## Exercise requirements
Your copy should repeat each record below exactly and contain no images.
=== Begin Enclosure ===
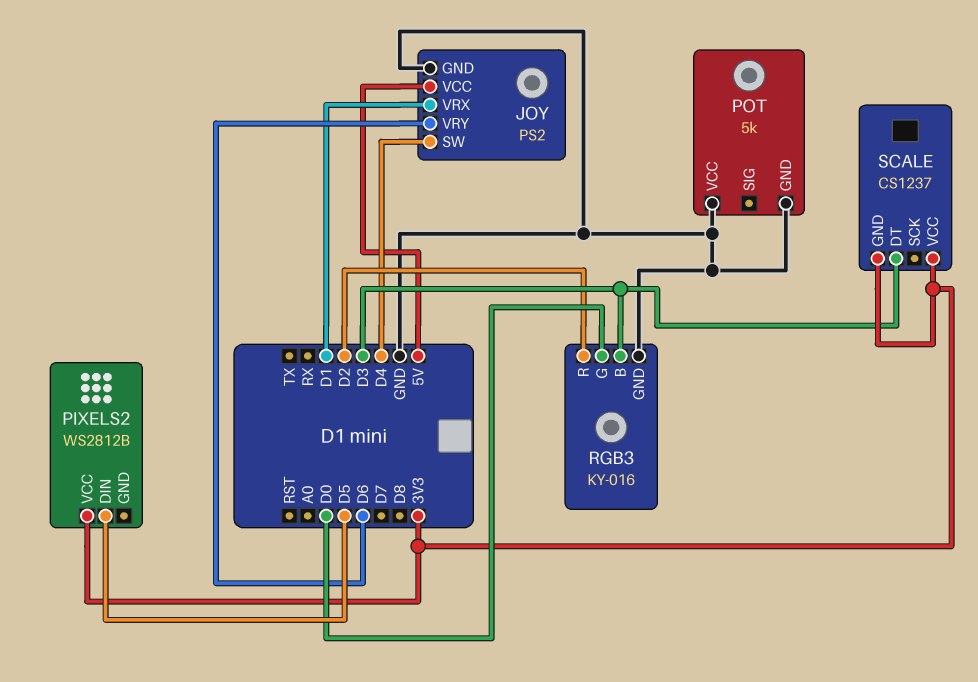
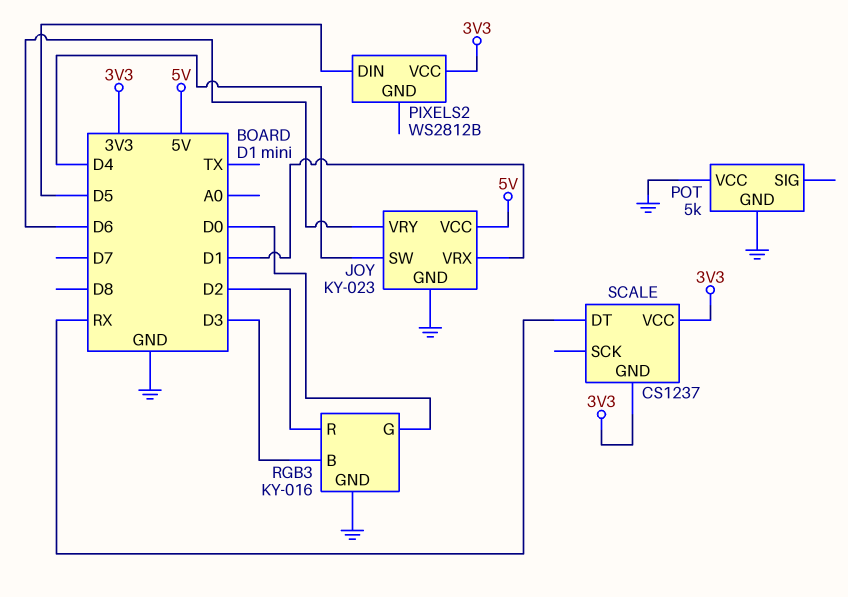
JOY: PS2 -> KY-023
SCALE pin DT: D3 -> RX

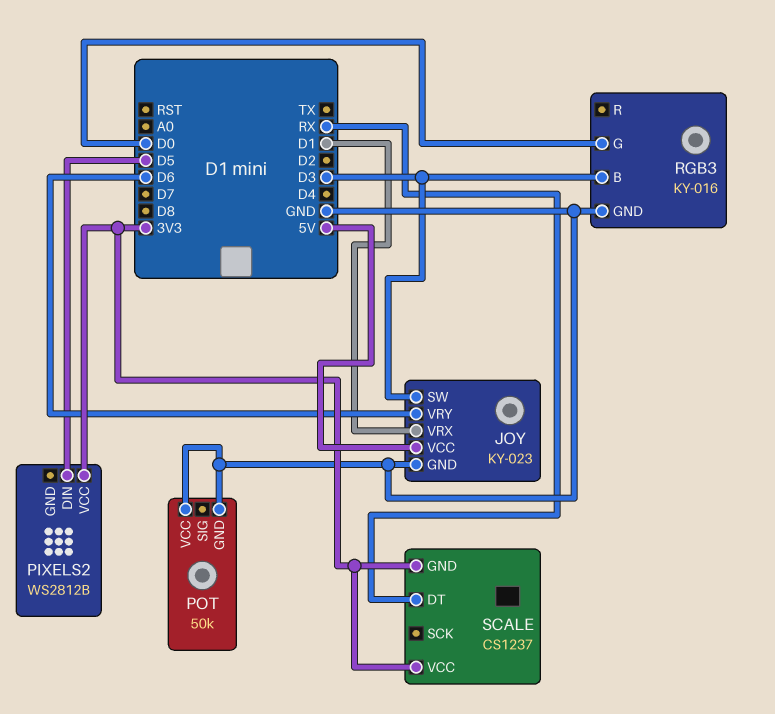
JOY pin SW: D4 -> D3
POT: 5k -> 50k
RGB3 pin R: D2 -> none

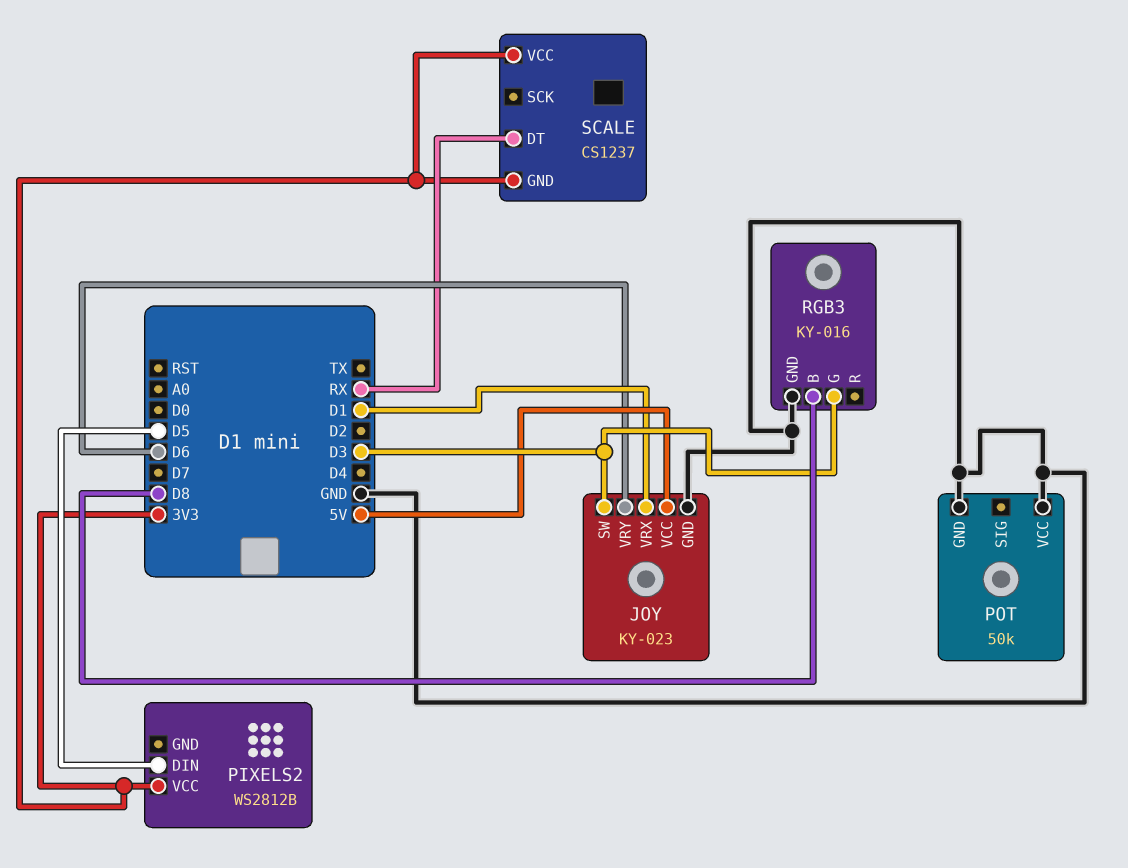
RGB3 pin B: D3 -> D8
RGB3 pin G: D0 -> D3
=== End Enclosure ===
## The completed task
JOY: PS2 -> KY-023
SCALE pin DT: D3 -> RX

JOY pin SW: D4 -> D3
POT: 5k -> 50k
RGB3 pin R: D2 -> none

RGB3 pin B: D3 -> D8
RGB3 pin G: D0 -> D3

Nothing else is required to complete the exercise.